- [About this exercise] Omit every image, and transcribe the remaining entries exactly as given.

- [Records drawn from a dataset]
*-*-*

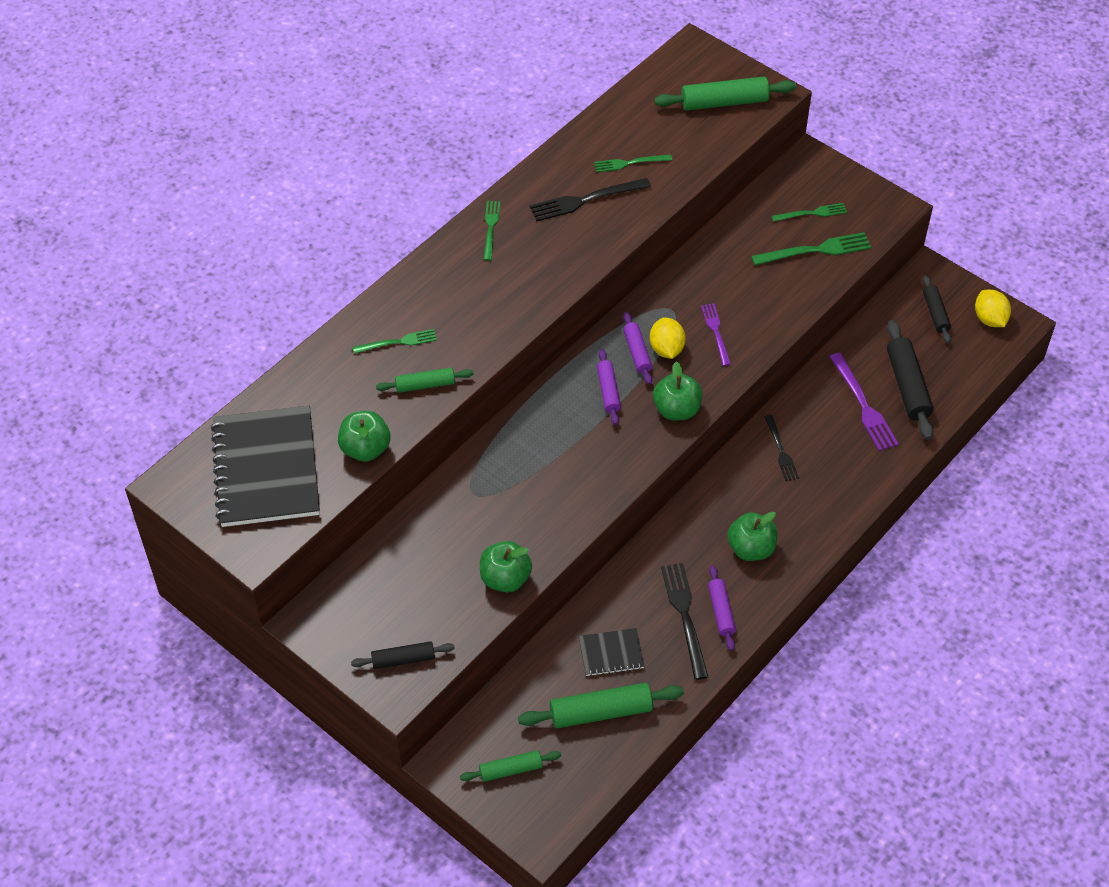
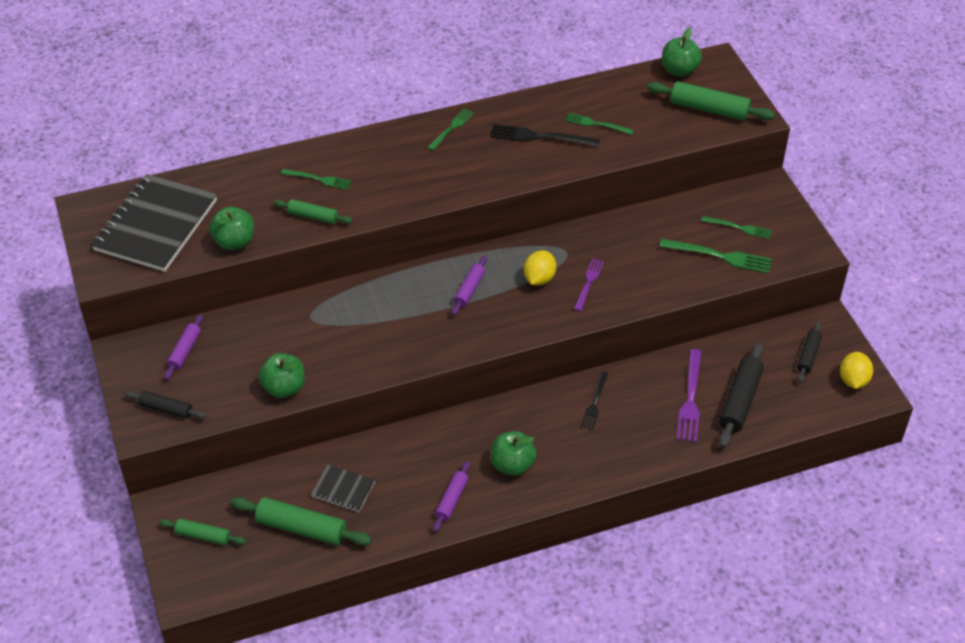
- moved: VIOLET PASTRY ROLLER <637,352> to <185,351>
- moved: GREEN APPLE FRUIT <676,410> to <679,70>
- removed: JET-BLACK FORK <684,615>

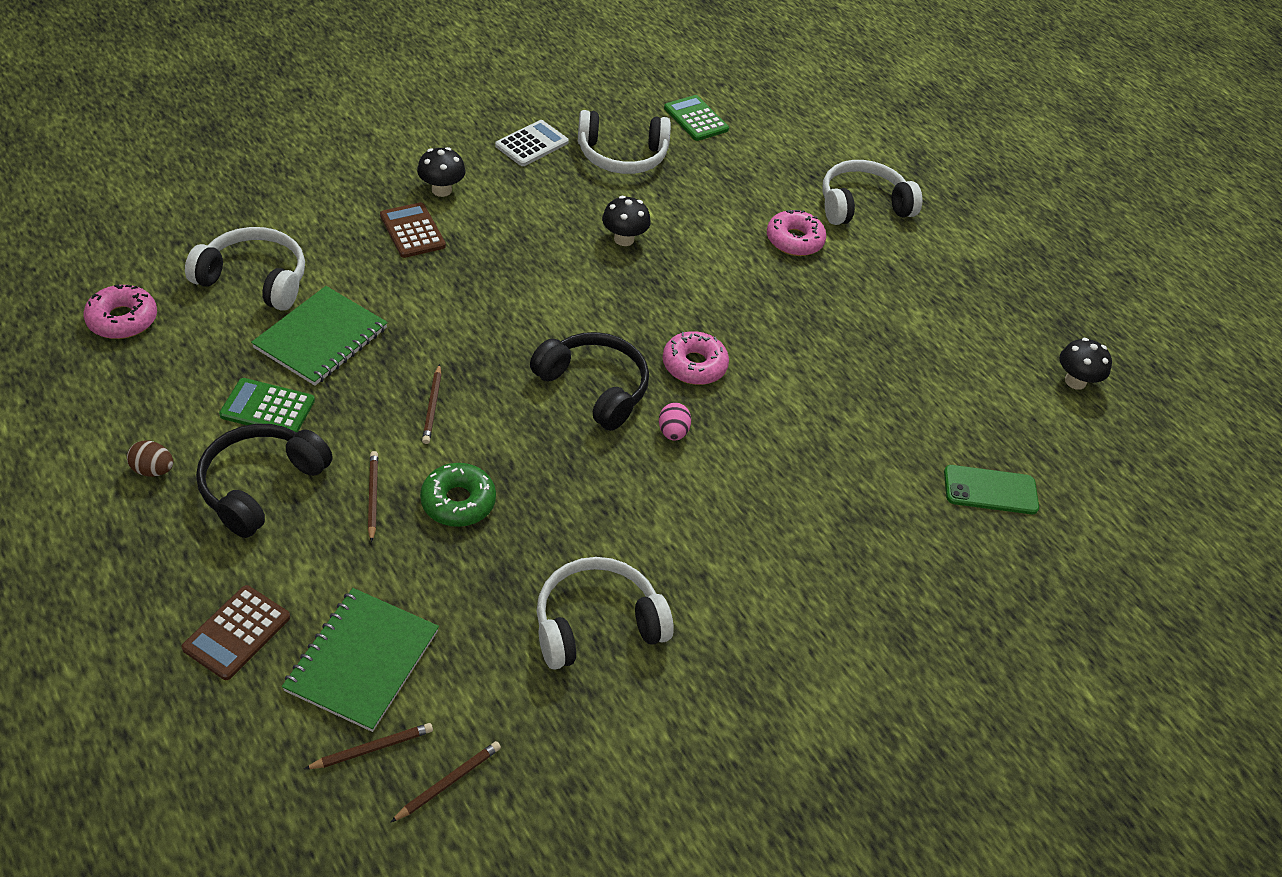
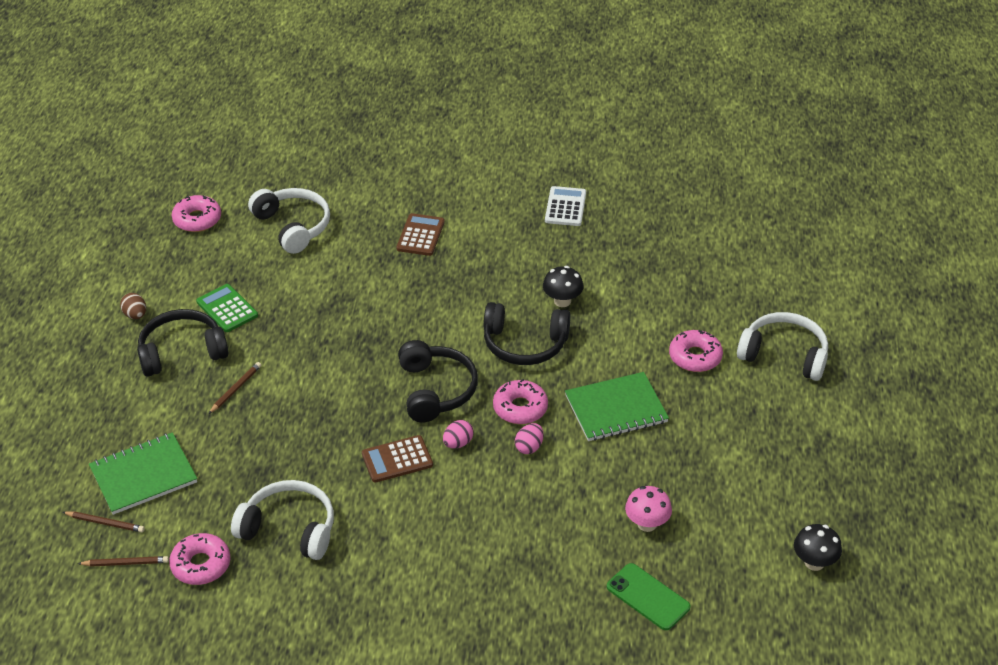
- removed: GREEN CALCULATOR <696,119>
- removed: WHITE HEADSET <622,156>
- turned: WHITE CALCULATOR <532,144> = <565,207> 75 degrees counterclockwise
- removed: JET-BLACK MUSHROOM <441,190>
- moved: GREEN NOTEBOOK <321,338> to <616,409>
- removed: DARK BROWN LEAD PENCIL <432,406>
- removed: GREEN DOUGHNUT <458,502>
- moved: DARK BROWN CALCULATOR <237,633> to <397,459>
- added: JET-BLACK HEADSET <524,344>
- added: PINK EGG <529,447>
- added: PINK MUSHROOM <647,524>
- added: PINK DOUGHNUT <201,565>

*-*-*

- [Solution to this problem]
- moved: VIOLET PASTRY ROLLER <637,352> to <185,351>
- moved: GREEN APPLE FRUIT <676,410> to <679,70>
- removed: JET-BLACK FORK <684,615>

- removed: GREEN CALCULATOR <696,119>
- removed: WHITE HEADSET <622,156>
- turned: WHITE CALCULATOR <532,144> = <565,207> 75 degrees counterclockwise
- removed: JET-BLACK MUSHROOM <441,190>
- moved: GREEN NOTEBOOK <321,338> to <616,409>
- removed: DARK BROWN LEAD PENCIL <432,406>
- removed: GREEN DOUGHNUT <458,502>
- moved: DARK BROWN CALCULATOR <237,633> to <397,459>
- added: JET-BLACK HEADSET <524,344>
- added: PINK EGG <529,447>
- added: PINK MUSHROOM <647,524>
- added: PINK DOUGHNUT <201,565>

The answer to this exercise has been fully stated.